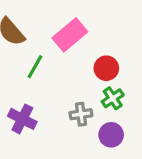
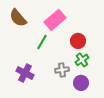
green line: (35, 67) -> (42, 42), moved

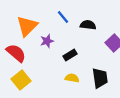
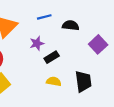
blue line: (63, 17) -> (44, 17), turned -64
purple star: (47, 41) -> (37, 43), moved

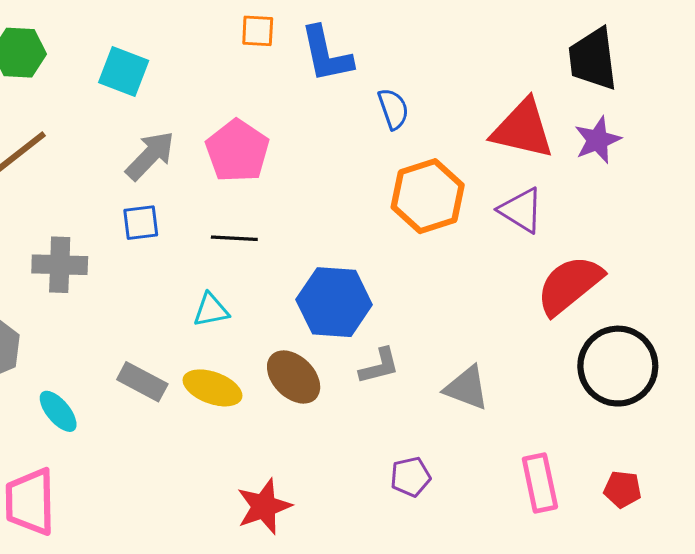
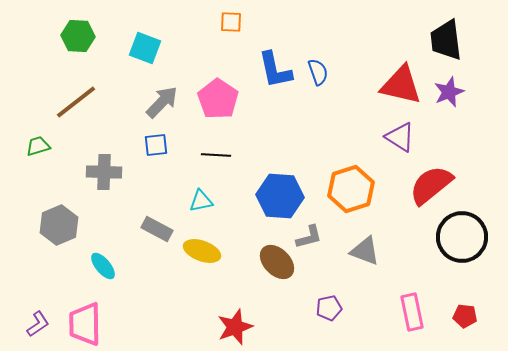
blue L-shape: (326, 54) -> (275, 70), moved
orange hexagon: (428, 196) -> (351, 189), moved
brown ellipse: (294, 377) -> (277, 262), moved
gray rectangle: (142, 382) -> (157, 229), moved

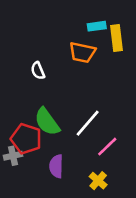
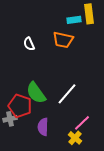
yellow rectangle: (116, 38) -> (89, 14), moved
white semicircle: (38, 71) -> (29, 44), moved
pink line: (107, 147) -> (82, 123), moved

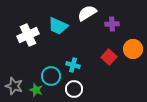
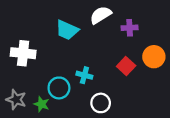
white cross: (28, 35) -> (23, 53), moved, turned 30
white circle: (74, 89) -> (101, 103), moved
---
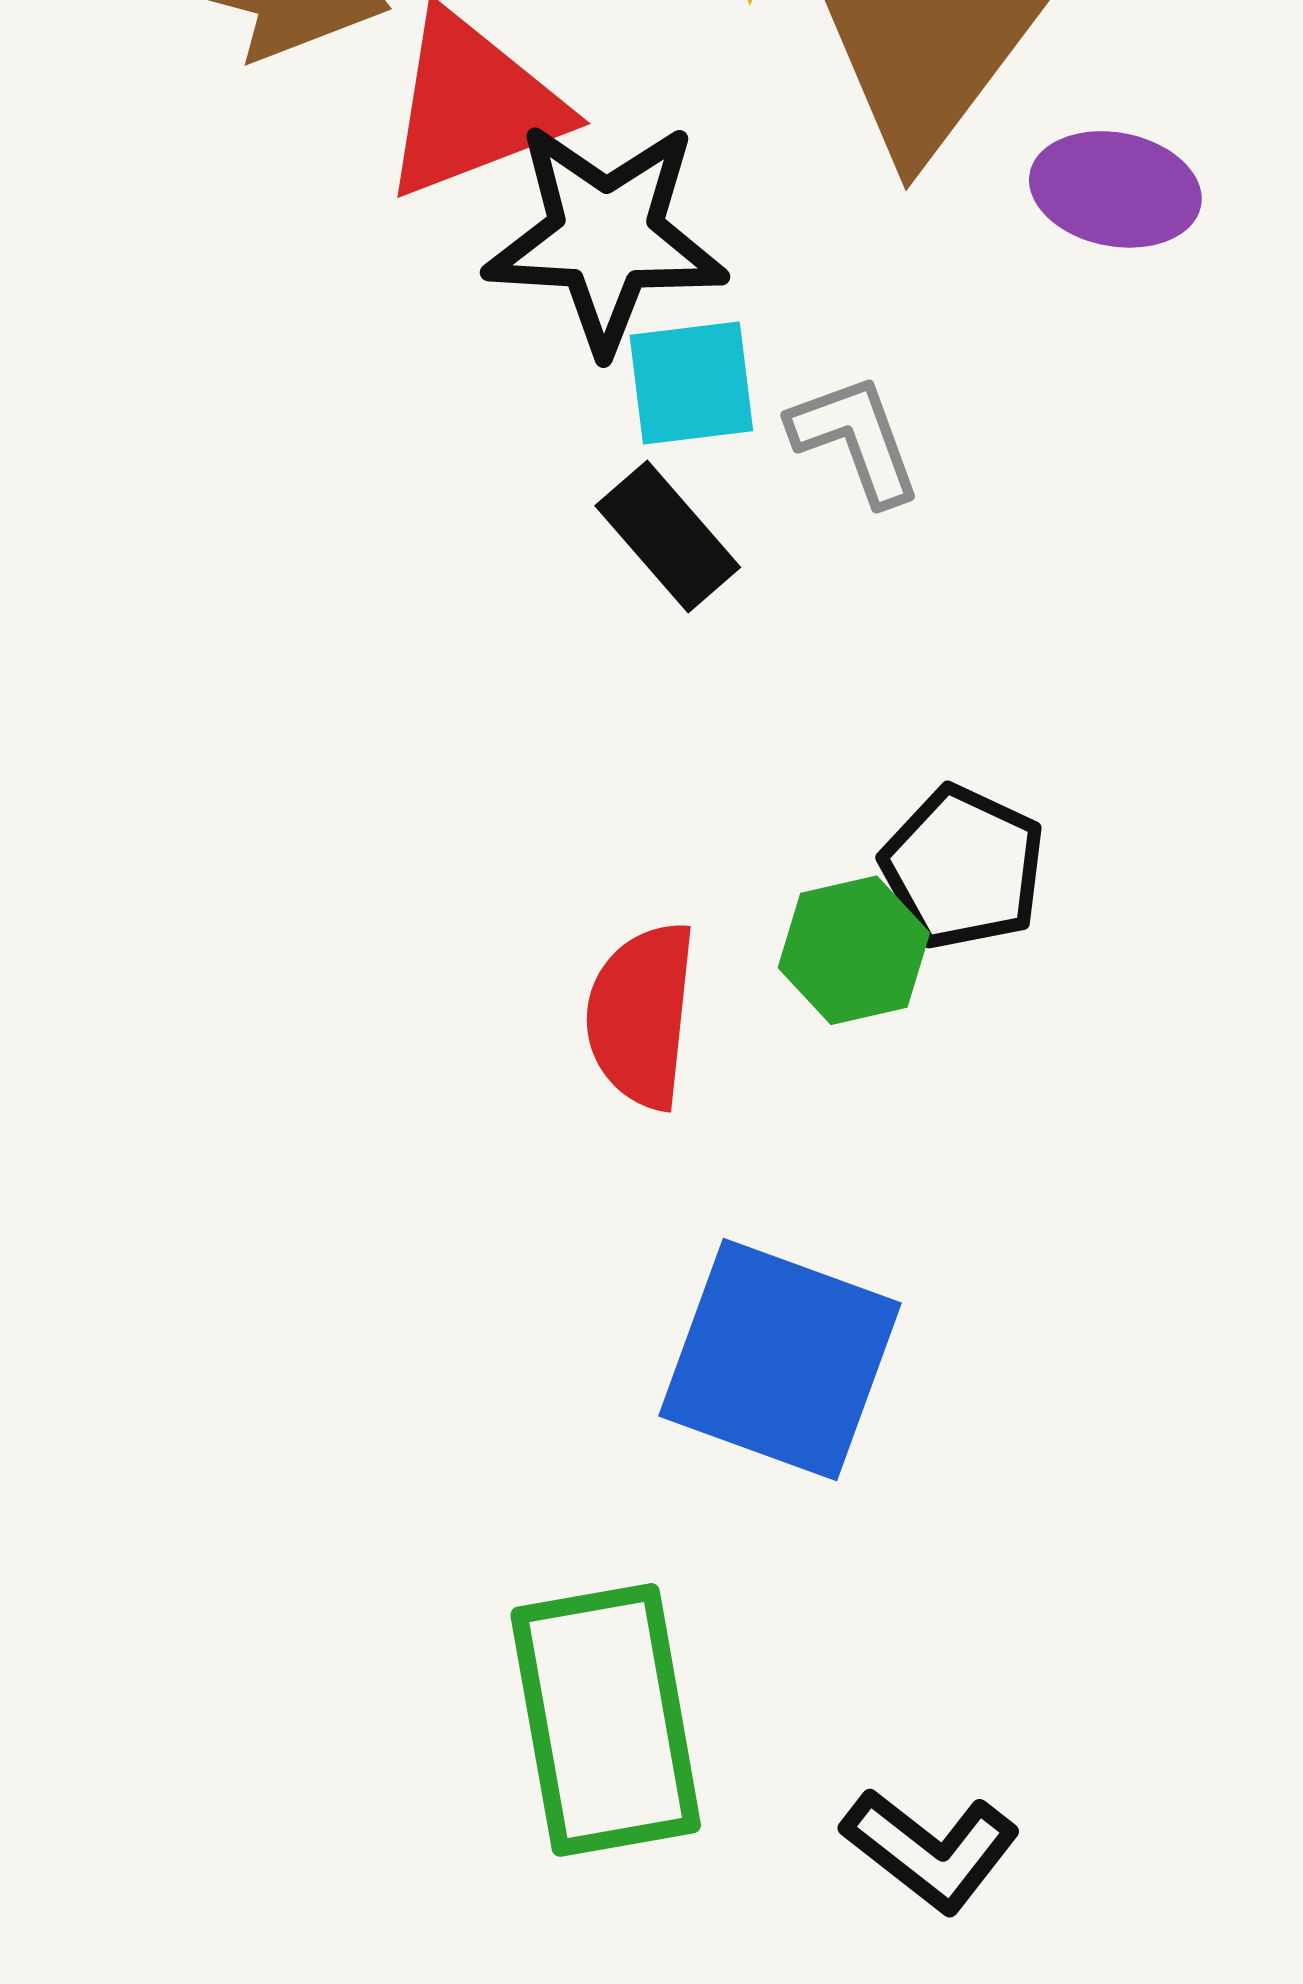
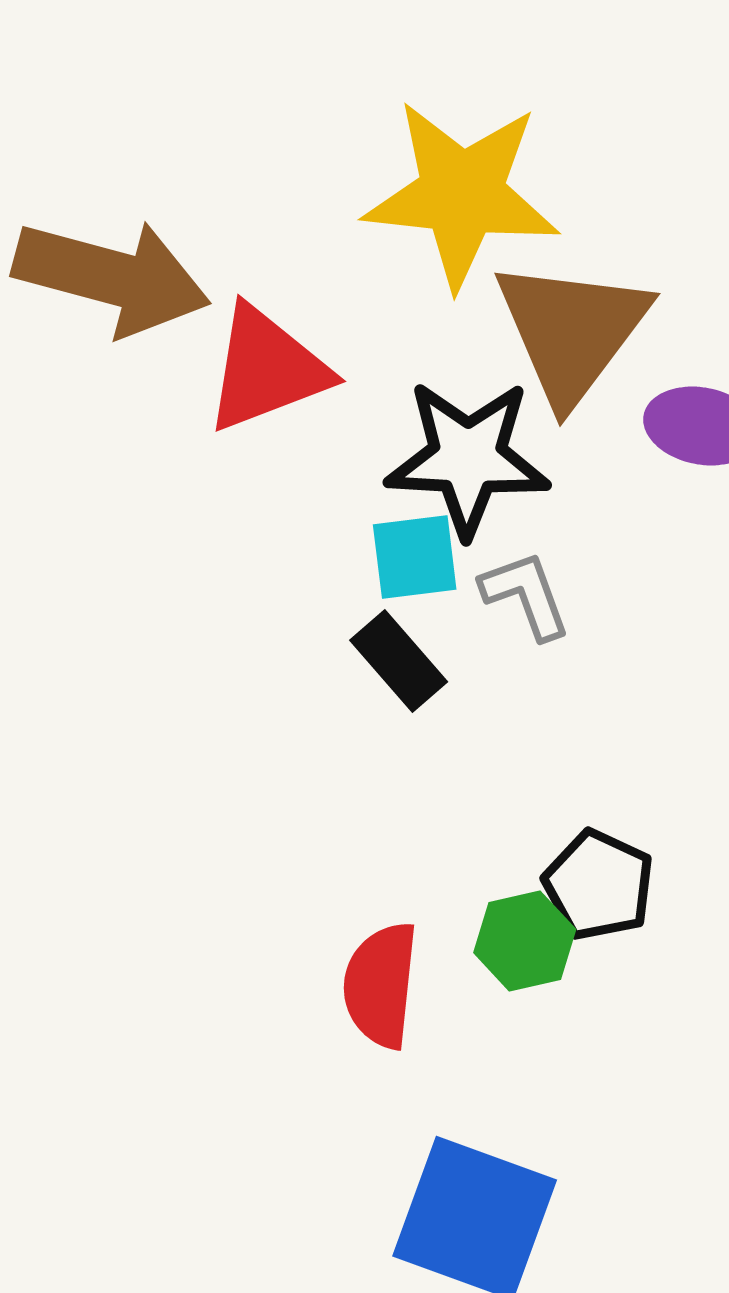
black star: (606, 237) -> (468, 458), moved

Your assignment - Could you write out, exactly as they stand, only the lines above that begin at the line with "white cross: (28, 35)" and stop after the line with "white circle: (74, 89) -> (101, 103), moved"?

Result of this task -
white cross: (28, 35) -> (23, 53), moved, turned 30
white circle: (74, 89) -> (101, 103), moved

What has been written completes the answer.